DATA FOR PROCESSING:
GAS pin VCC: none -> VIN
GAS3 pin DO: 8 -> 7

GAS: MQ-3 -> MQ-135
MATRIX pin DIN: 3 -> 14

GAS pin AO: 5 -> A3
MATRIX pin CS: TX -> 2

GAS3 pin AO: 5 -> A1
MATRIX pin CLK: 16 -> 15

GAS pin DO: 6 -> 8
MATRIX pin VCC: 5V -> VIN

==

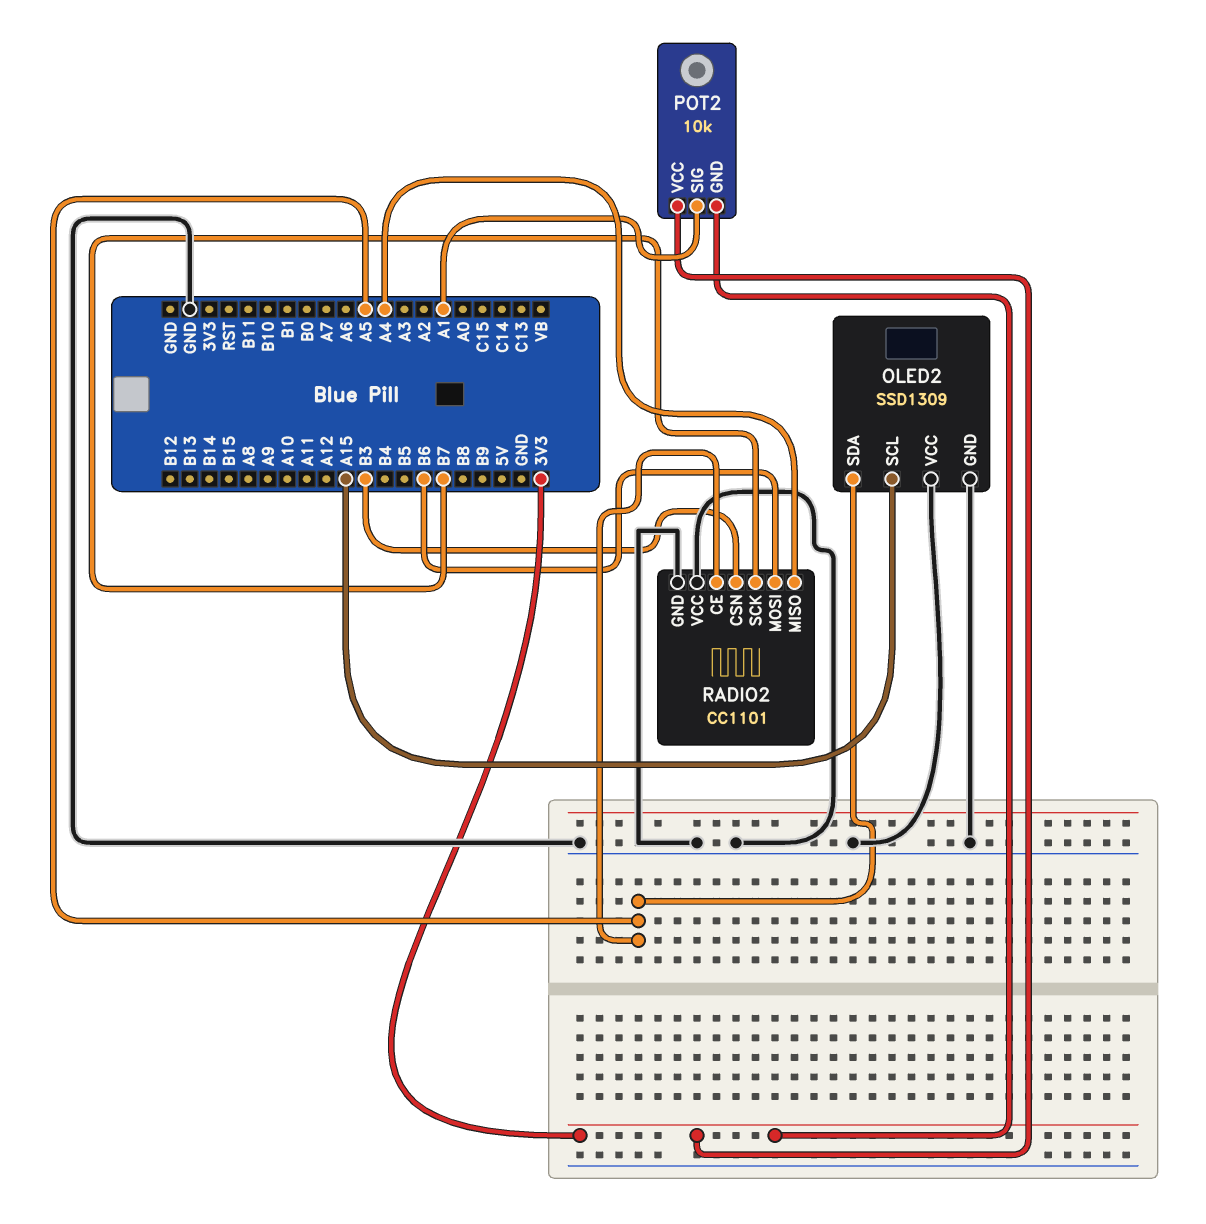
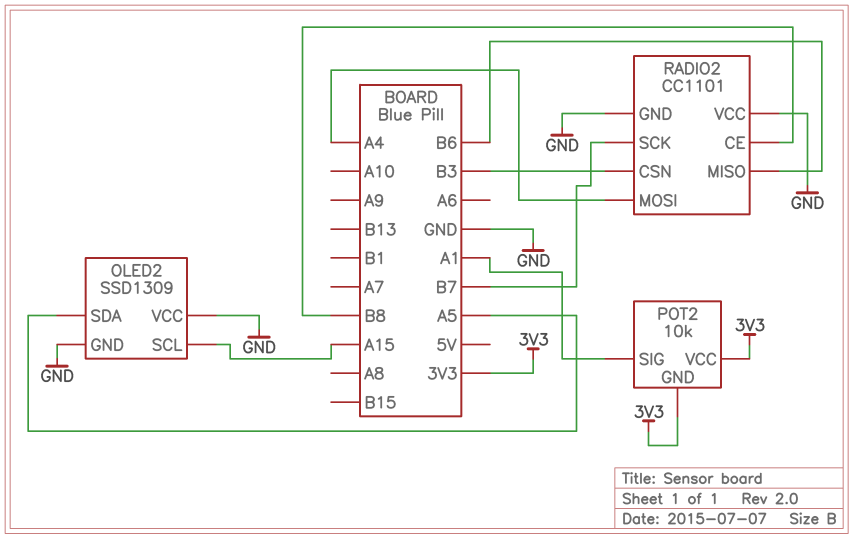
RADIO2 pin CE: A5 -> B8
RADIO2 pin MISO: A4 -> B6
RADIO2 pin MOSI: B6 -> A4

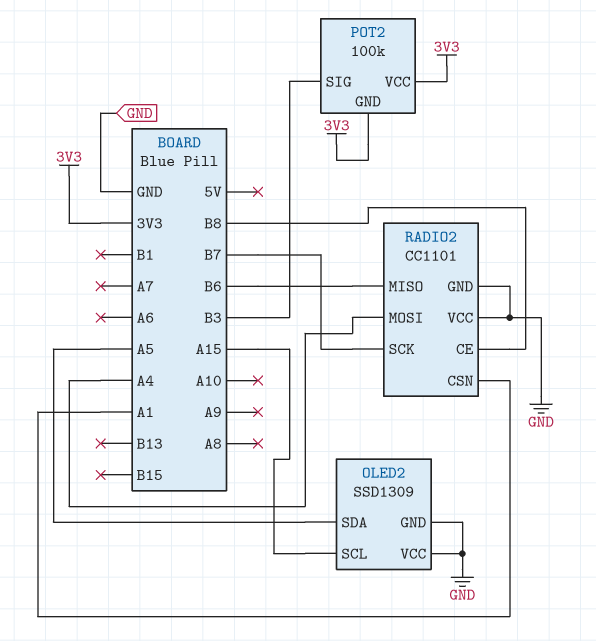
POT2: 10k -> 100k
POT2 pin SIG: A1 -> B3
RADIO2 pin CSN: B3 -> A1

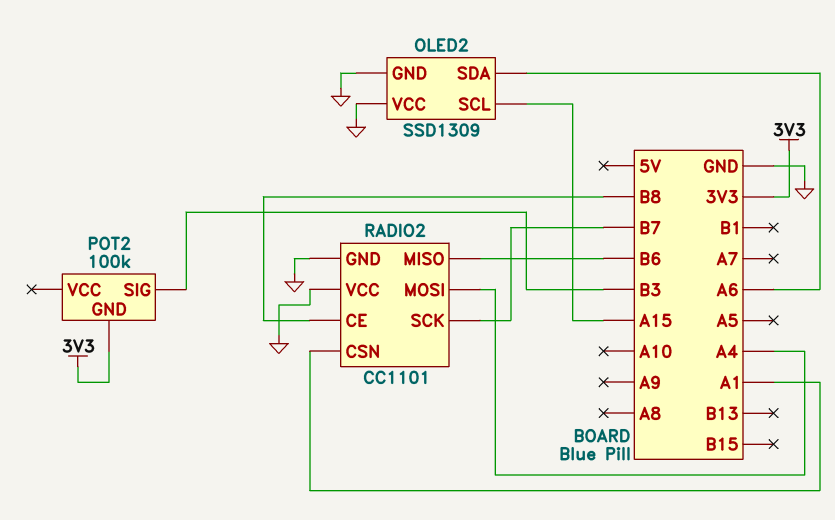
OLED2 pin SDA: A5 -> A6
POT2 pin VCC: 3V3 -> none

--

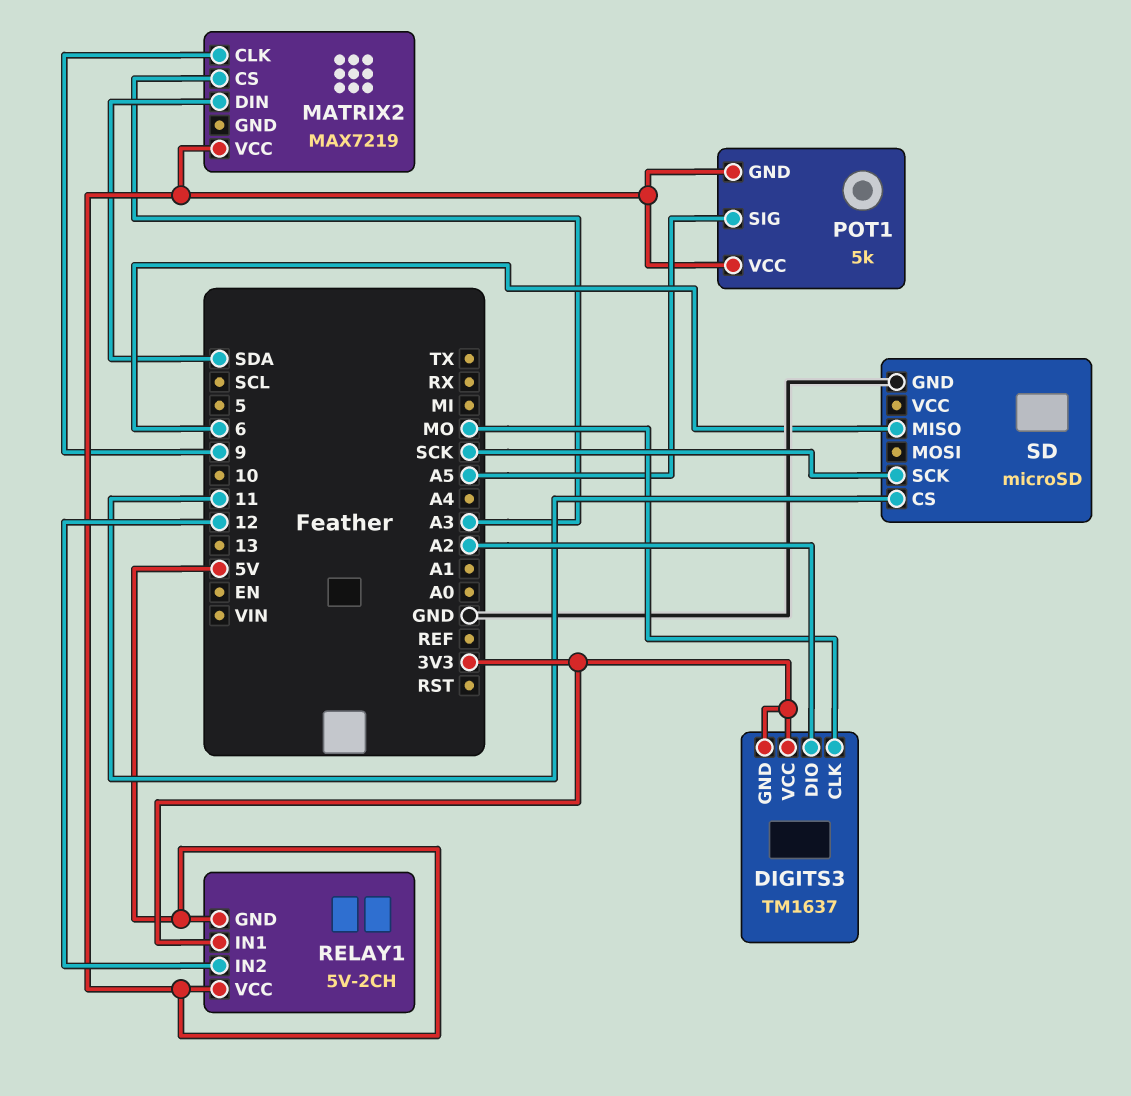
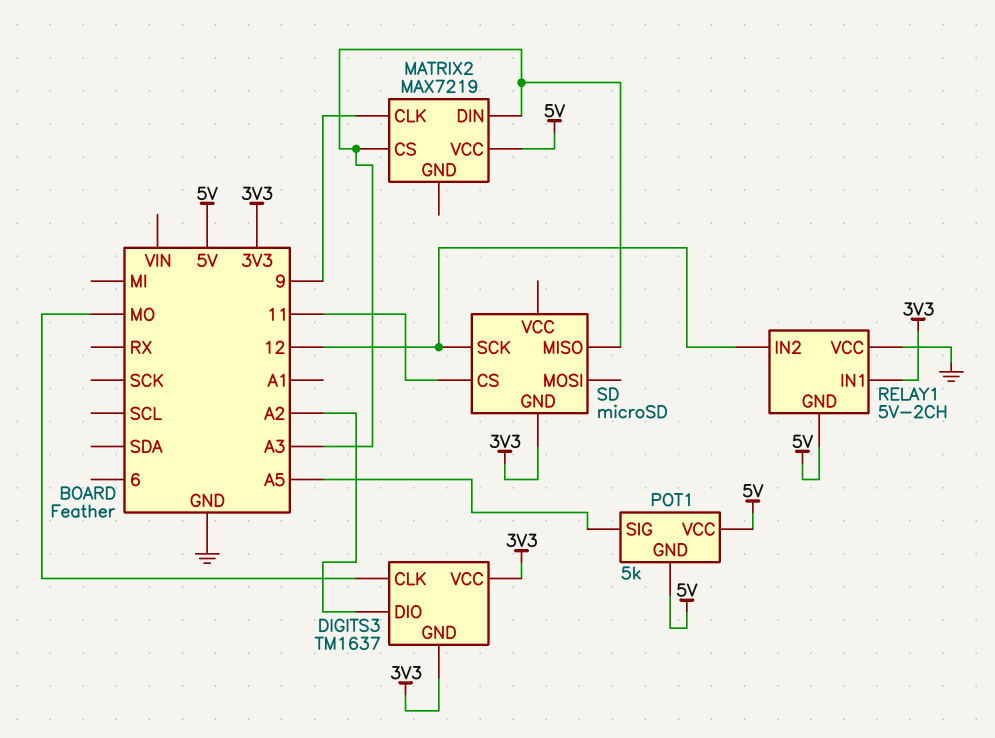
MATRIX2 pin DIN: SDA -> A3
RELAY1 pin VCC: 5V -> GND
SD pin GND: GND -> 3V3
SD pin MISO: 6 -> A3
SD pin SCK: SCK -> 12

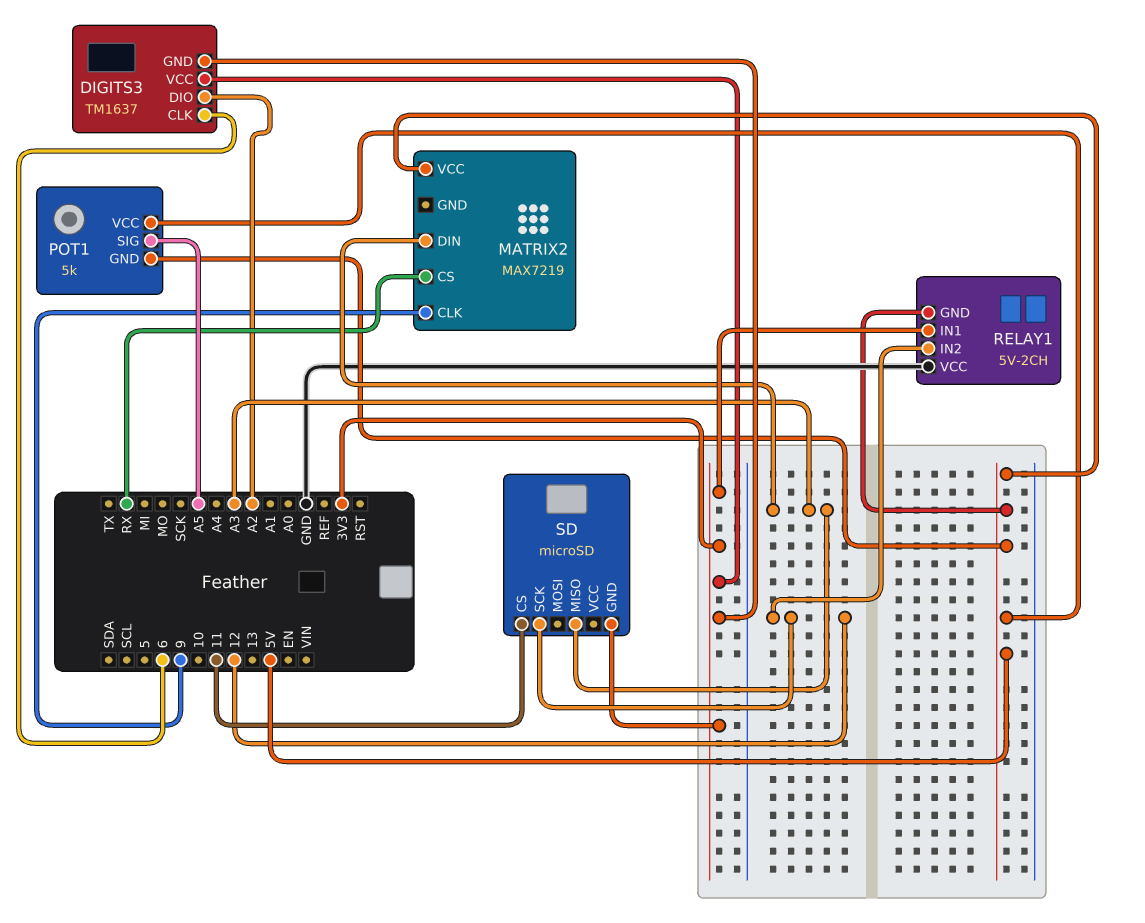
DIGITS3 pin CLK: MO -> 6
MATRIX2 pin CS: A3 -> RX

WHAT THE TASK ASKS: In the listing above, find the line containing "SD pin MISO: 6 -> A3" and the line containing "MATRIX2 pin CS: A3 -> RX", then print exactly those two lines and every line between them, minus the pictures.

SOLUTION:
SD pin MISO: 6 -> A3
SD pin SCK: SCK -> 12

DIGITS3 pin CLK: MO -> 6
MATRIX2 pin CS: A3 -> RX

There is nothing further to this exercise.